## Work request
Every record is to be printed exactly as written; pictures are to be omitted.
^^^^^^^^^^^^^^^^
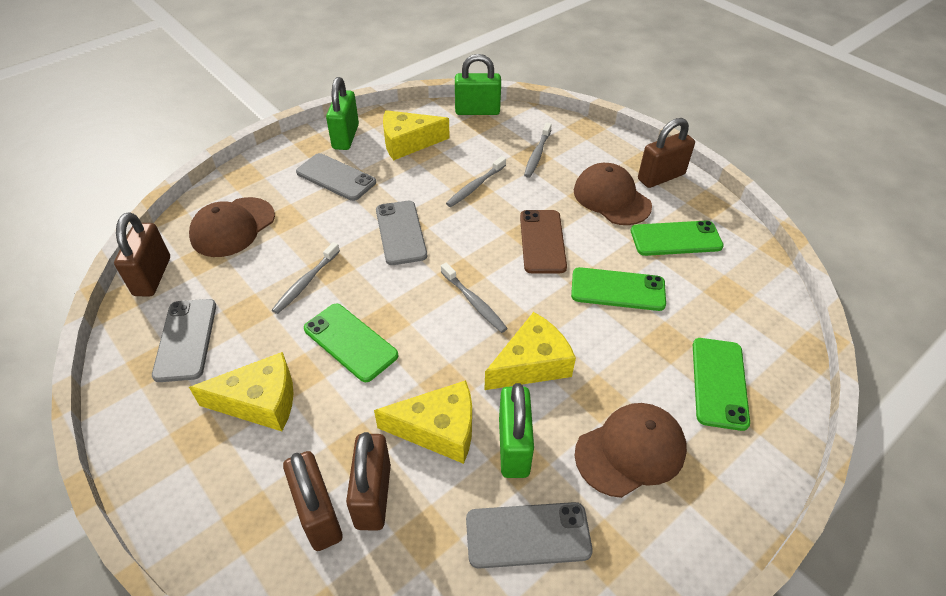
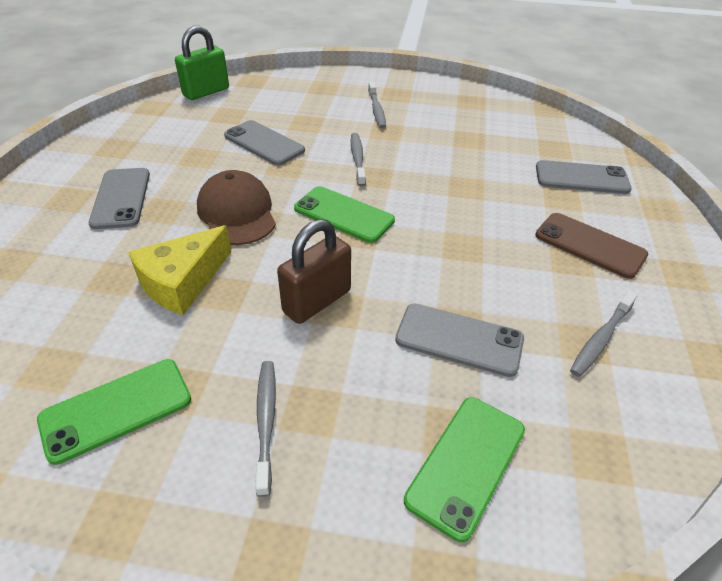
brown cap: [189,197,275,257] [574,163,652,225] [575,403,687,498] = 3 -> [197,170,276,245] = 1
brown padlock: [114,212,170,296] [283,451,343,551] [346,432,391,531] [638,118,695,188] = 4 -> [277,219,351,324] = 1
green padlock: [326,77,359,150] [455,54,501,115] [499,383,534,478] = 3 -> [175,26,229,100] = 1
green phone: [304,304,398,382] [571,267,666,311] [631,220,724,256] [693,338,750,431] = 4 -> [37,359,191,465] [294,186,395,243] [404,397,525,542] = 3
yellow cheese: [189,352,294,431] [374,380,472,464] [383,110,450,160] [484,312,576,390] = 4 -> [128,225,232,315] = 1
^^^^^^^^^^^^^^^^
## Completed exercise
brown cap: [189,197,275,257] [574,163,652,225] [575,403,687,498] = 3 -> [197,170,276,245] = 1
brown padlock: [114,212,170,296] [283,451,343,551] [346,432,391,531] [638,118,695,188] = 4 -> [277,219,351,324] = 1
green padlock: [326,77,359,150] [455,54,501,115] [499,383,534,478] = 3 -> [175,26,229,100] = 1
green phone: [304,304,398,382] [571,267,666,311] [631,220,724,256] [693,338,750,431] = 4 -> [37,359,191,465] [294,186,395,243] [404,397,525,542] = 3
yellow cheese: [189,352,294,431] [374,380,472,464] [383,110,450,160] [484,312,576,390] = 4 -> [128,225,232,315] = 1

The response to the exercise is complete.